[Collected data — start]

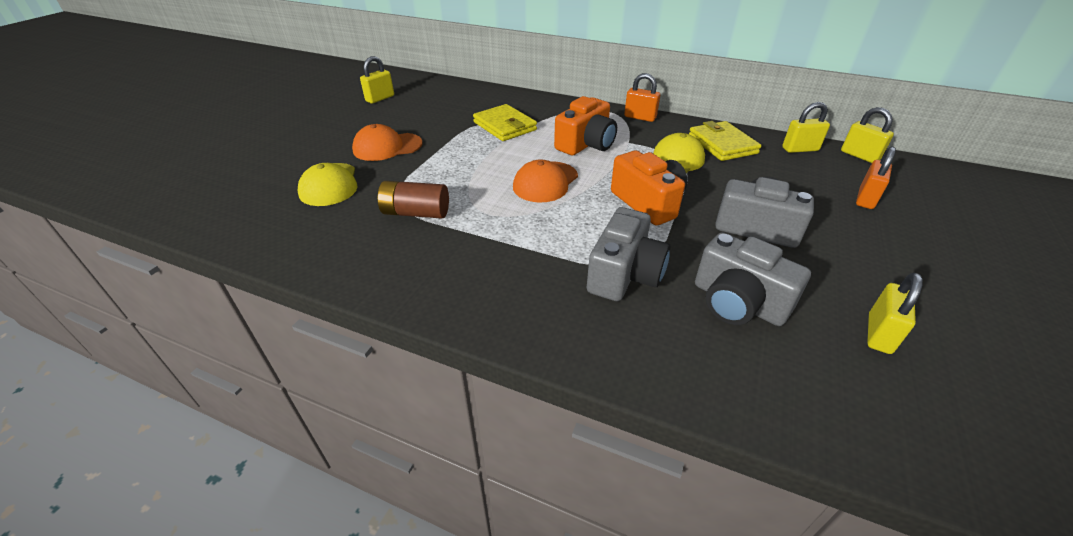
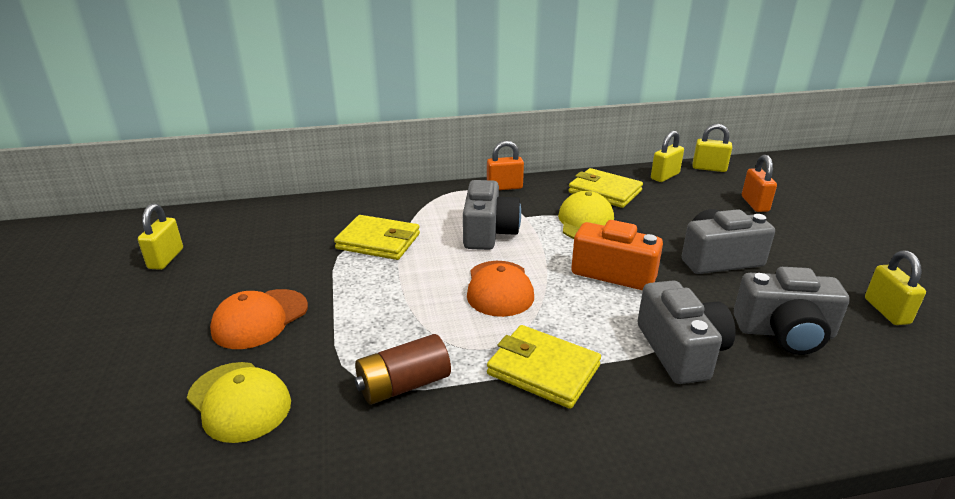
camera: 35 degrees left, 10 degrees down
(508, 242) = (543, 370): none -> yellow wallet
(586, 144) = (488, 232): orange camera -> grey camera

[Collected data — finish]

In the listing above, show every line with the word "camera".

Reply >>
camera: 35 degrees left, 10 degrees down
(586, 144) = (488, 232): orange camera -> grey camera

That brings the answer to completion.